***** EXERCISE INPUTS *****
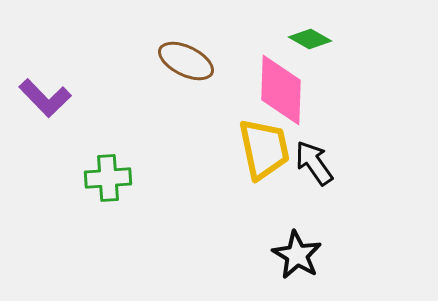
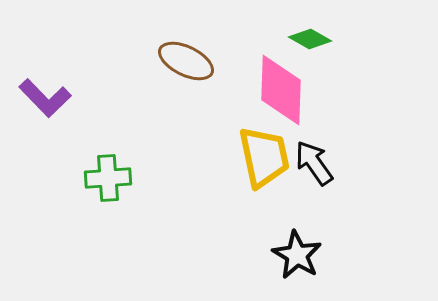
yellow trapezoid: moved 8 px down
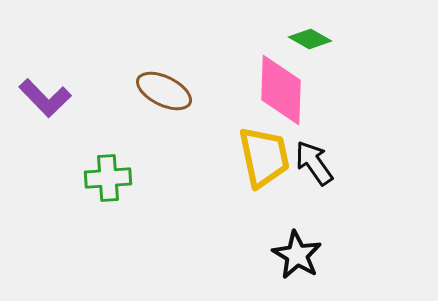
brown ellipse: moved 22 px left, 30 px down
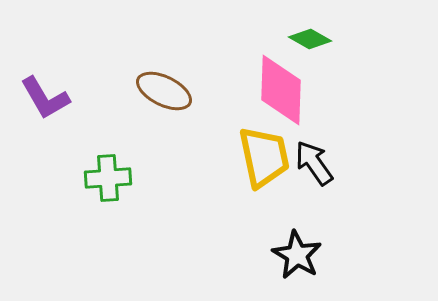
purple L-shape: rotated 14 degrees clockwise
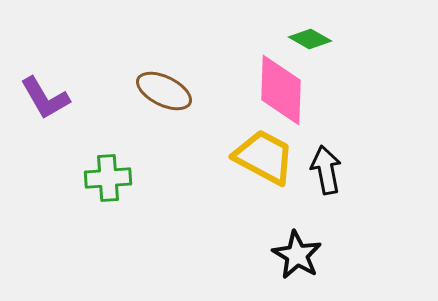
yellow trapezoid: rotated 50 degrees counterclockwise
black arrow: moved 12 px right, 7 px down; rotated 24 degrees clockwise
*****
[GIVEN PROBLEM]:
Pull out every line from the records above that tells how a shape moved or turned, and copy each one word for word. Leave the pictures out of your answer.

[EXERCISE ANSWER]:
yellow trapezoid: moved 8 px down
brown ellipse: moved 22 px left, 30 px down
purple L-shape: rotated 14 degrees clockwise
yellow trapezoid: rotated 50 degrees counterclockwise
black arrow: moved 12 px right, 7 px down; rotated 24 degrees clockwise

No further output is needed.